All of the data below should be set down again verbatim, without any images.

Source records section start

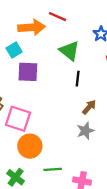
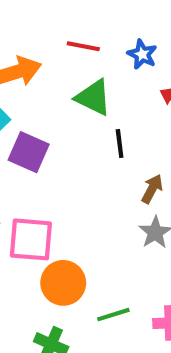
red line: (58, 17) -> (83, 46), moved
purple square: (28, 72) -> (29, 152), turned 35

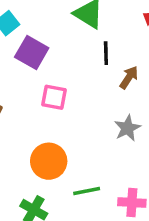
brown arrow: (152, 189) -> (129, 77), moved
pink square: (31, 239) -> (54, 97), moved, size x0.7

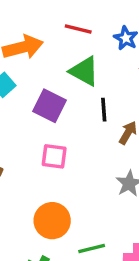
purple square: (32, 53) -> (50, 106), moved

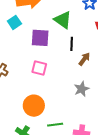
purple square: (50, 106) -> (40, 38), turned -30

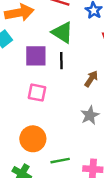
black line: (72, 44) -> (61, 61), moved

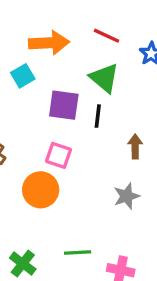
brown arrow: (91, 79) -> (135, 146), turned -42
orange circle: (33, 139) -> (41, 190), moved

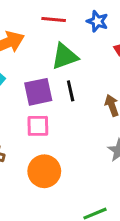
green triangle: (104, 78) -> (65, 56), turned -40
pink square: (59, 155) -> (38, 126), moved

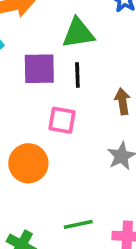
pink square: (38, 126) -> (62, 120), moved

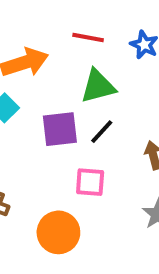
black line: (77, 75) -> (102, 132), turned 50

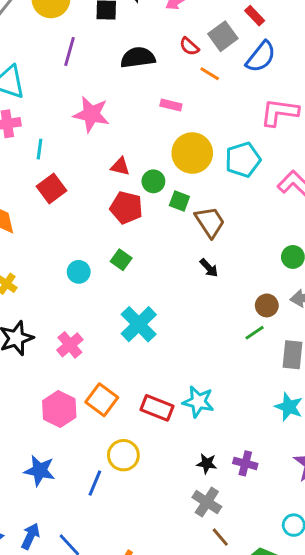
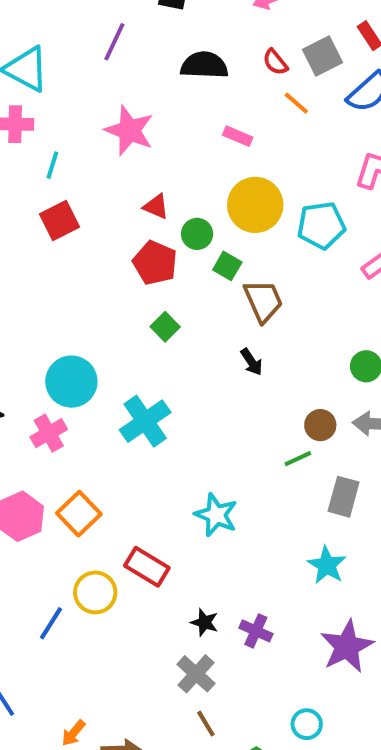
green square: (121, 260) -> (165, 327), moved
cyan circle: (79, 272) -> (71, 382), moved, size x1.6
cyan star: (198, 402) -> (216, 515), moved
red rectangle: (157, 408) -> (147, 567), moved

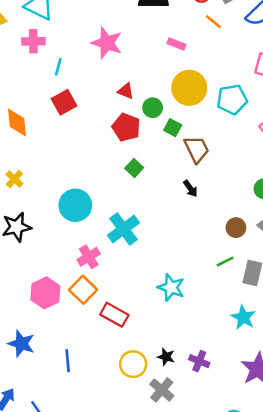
pink cross: (49, 433) -> (89, 257), moved
green line: (298, 459) -> (225, 261), moved
red rectangle: (147, 567) -> (114, 315), moved
yellow circle: (95, 592) -> (133, 364), moved
blue line: (51, 623) -> (68, 361), turned -35

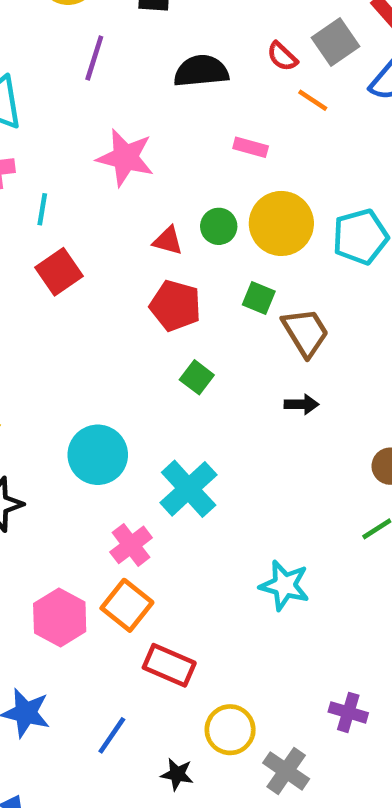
green circle: (153, 108) -> (219, 226), moved
black arrow: (190, 189) -> (301, 404), turned -48
red rectangle: (114, 315) -> (169, 665), moved
black star: (166, 357) -> (177, 774), moved
blue line: (68, 361) -> (112, 735), turned 45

Source records section end

▶ _Reply_
red line: (58, 17) -> (83, 46), moved
purple square: (28, 72) -> (29, 152), turned 35

brown arrow: (152, 189) -> (129, 77), moved
pink square: (31, 239) -> (54, 97), moved, size x0.7

purple square: (32, 53) -> (50, 106), moved

purple square: (50, 106) -> (40, 38), turned -30

black line: (72, 44) -> (61, 61), moved

brown arrow: (91, 79) -> (135, 146), turned -42
orange circle: (33, 139) -> (41, 190), moved

green triangle: (104, 78) -> (65, 56), turned -40
pink square: (59, 155) -> (38, 126), moved

pink square: (38, 126) -> (62, 120), moved

black line: (77, 75) -> (102, 132), turned 50

green square: (121, 260) -> (165, 327), moved
cyan circle: (79, 272) -> (71, 382), moved, size x1.6
cyan star: (198, 402) -> (216, 515), moved
red rectangle: (157, 408) -> (147, 567), moved

pink cross: (49, 433) -> (89, 257), moved
green line: (298, 459) -> (225, 261), moved
red rectangle: (147, 567) -> (114, 315), moved
yellow circle: (95, 592) -> (133, 364), moved
blue line: (51, 623) -> (68, 361), turned -35

green circle: (153, 108) -> (219, 226), moved
black arrow: (190, 189) -> (301, 404), turned -48
red rectangle: (114, 315) -> (169, 665), moved
black star: (166, 357) -> (177, 774), moved
blue line: (68, 361) -> (112, 735), turned 45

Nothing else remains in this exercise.